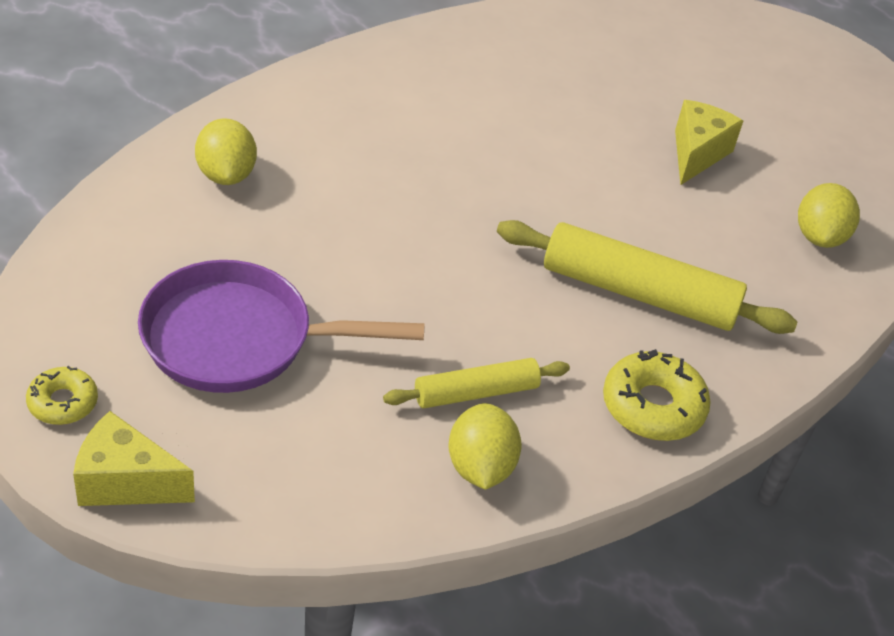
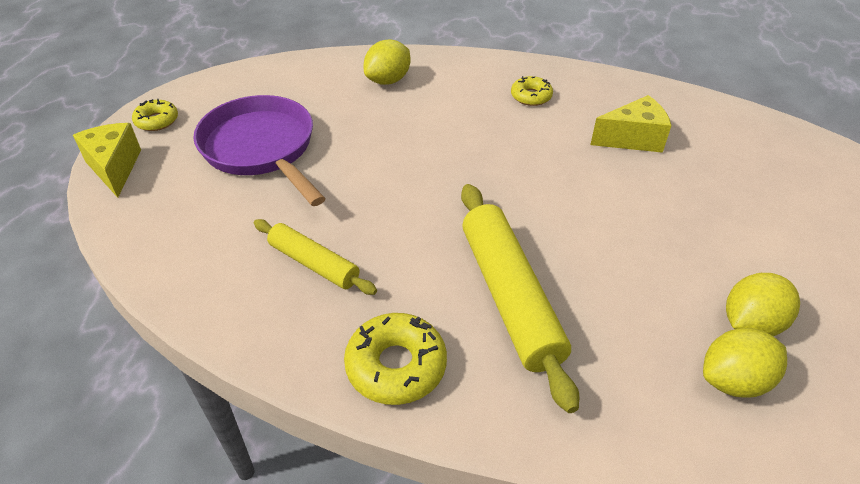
camera: 60 degrees right, 0 degrees up
yellow lemon [448,403,522,490] -> yellow lemon moved to [726,273,800,336]
yellow cheese [675,100,743,185] -> yellow cheese moved to [590,95,672,153]
none -> yellow donut [511,76,553,106]

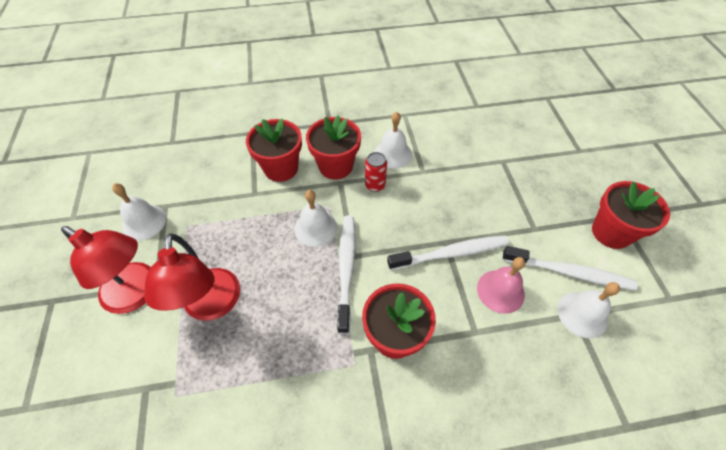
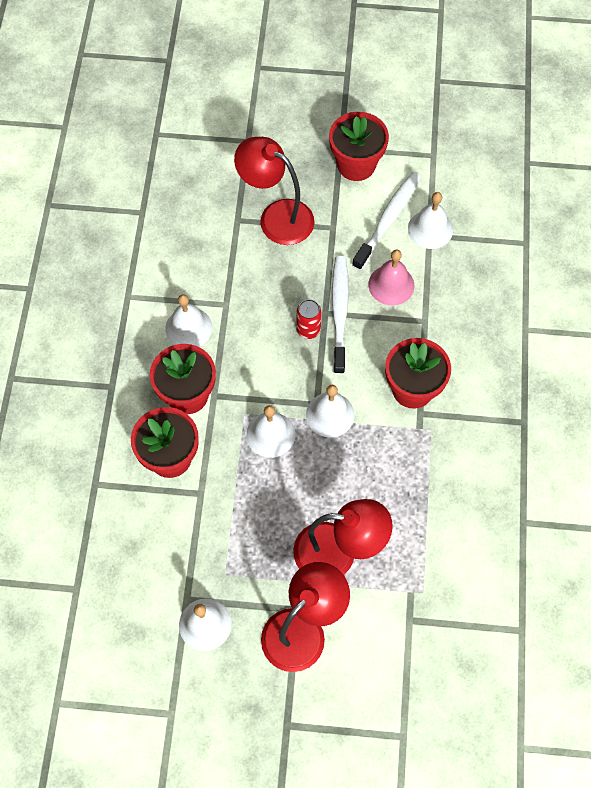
camera: 75 degrees left, 10 degrees up
white toothbrush [337,216,356,334] -> white bell [306,385,355,438]
red can [365,152,387,192] -> red can moved to [296,299,322,339]
none -> red lamp [234,137,315,245]

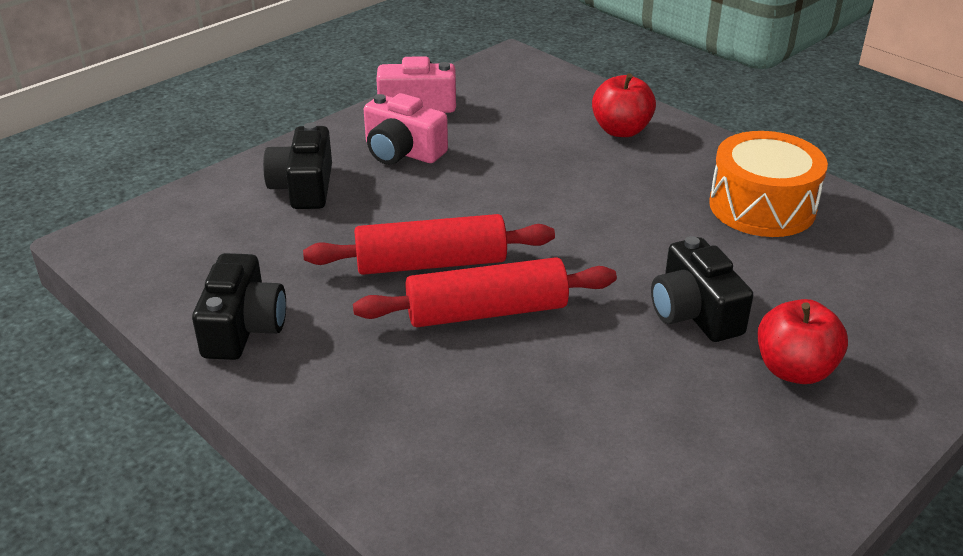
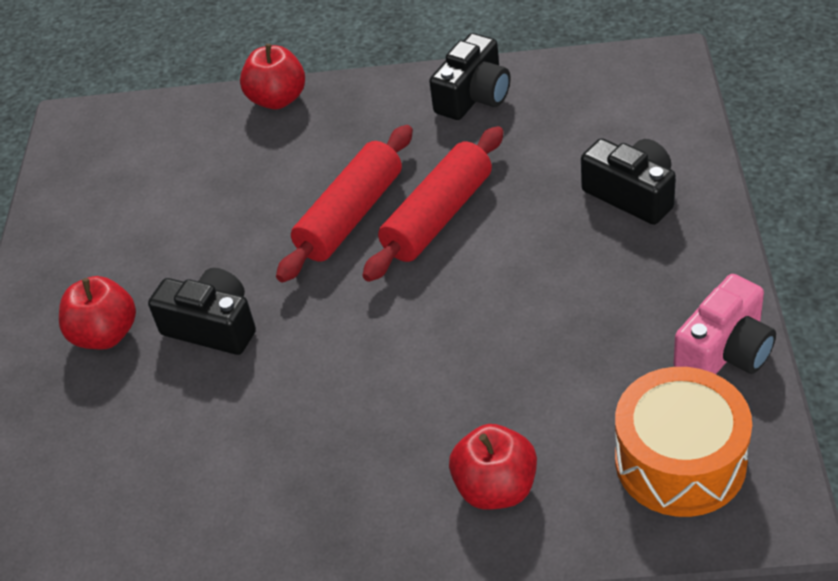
camera: 140 degrees right, 10 degrees up
black camera [192,253,286,360] -> black camera turned 105 degrees counterclockwise [429,33,510,120]
pink camera [364,93,448,165] -> none
orange drum [709,131,828,237] -> orange drum moved to [615,367,752,517]
none -> red apple [240,44,305,109]

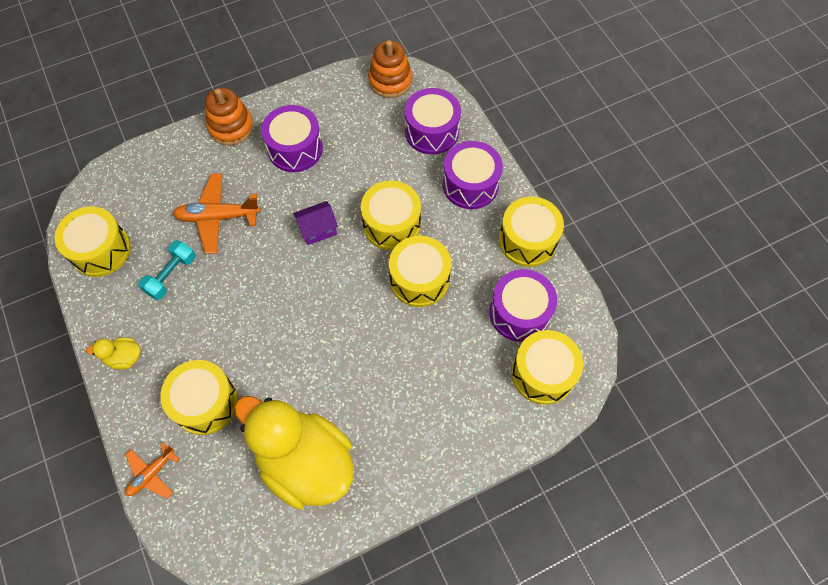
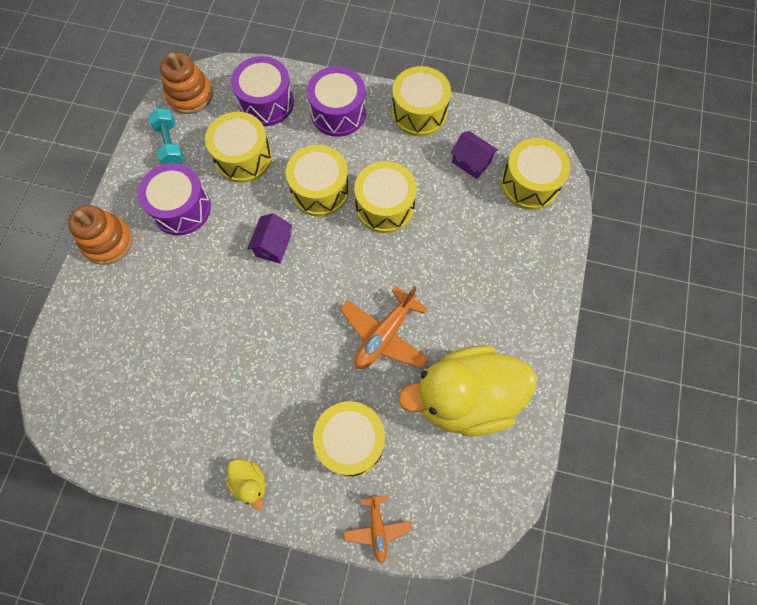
camera: 50 degrees left, 5 degrees up
yellow drum [54,206,131,277] -> yellow drum moved to [205,112,272,183]
yellow duck [86,337,141,370] -> yellow duck turned 75 degrees counterclockwise [226,459,265,510]
turquoise dumbbell [138,240,196,300] -> turquoise dumbbell moved to [148,108,185,165]
orange plane [173,173,261,254] -> orange plane moved to [340,286,429,369]
purple drum [489,269,557,342] -> purple house [451,131,498,179]

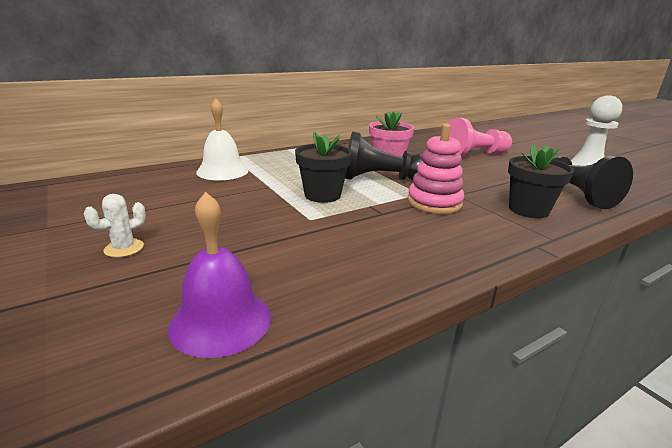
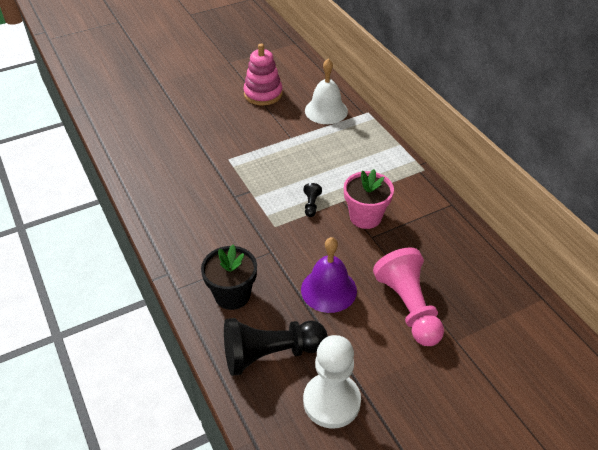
camera: 95 degrees right, 20 degrees up
white cactus [84,194,146,258] -> none
purple bell [168,192,271,358] -> purple bell moved to [301,237,357,313]
black flower pot [295,131,352,203] -> none
black pawn [345,131,422,181] -> black pawn [303,183,322,217], size x0.42
pink stacking toy [407,124,464,214] -> pink stacking toy moved to [243,44,283,105]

************

■ EXERCISE REQUIREMENTS ■
Retype exactly the lines from the line containing "yellow duck [86,337,141,370]" through the end of the entries above, including both ends, and leave every picture out.

■ RESULT ■
yellow duck [86,337,141,370] -> yellow duck turned 75 degrees counterclockwise [226,459,265,510]
turquoise dumbbell [138,240,196,300] -> turquoise dumbbell moved to [148,108,185,165]
orange plane [173,173,261,254] -> orange plane moved to [340,286,429,369]
purple drum [489,269,557,342] -> purple house [451,131,498,179]

camera: 95 degrees right, 20 degrees up
white cactus [84,194,146,258] -> none
purple bell [168,192,271,358] -> purple bell moved to [301,237,357,313]
black flower pot [295,131,352,203] -> none
black pawn [345,131,422,181] -> black pawn [303,183,322,217], size x0.42
pink stacking toy [407,124,464,214] -> pink stacking toy moved to [243,44,283,105]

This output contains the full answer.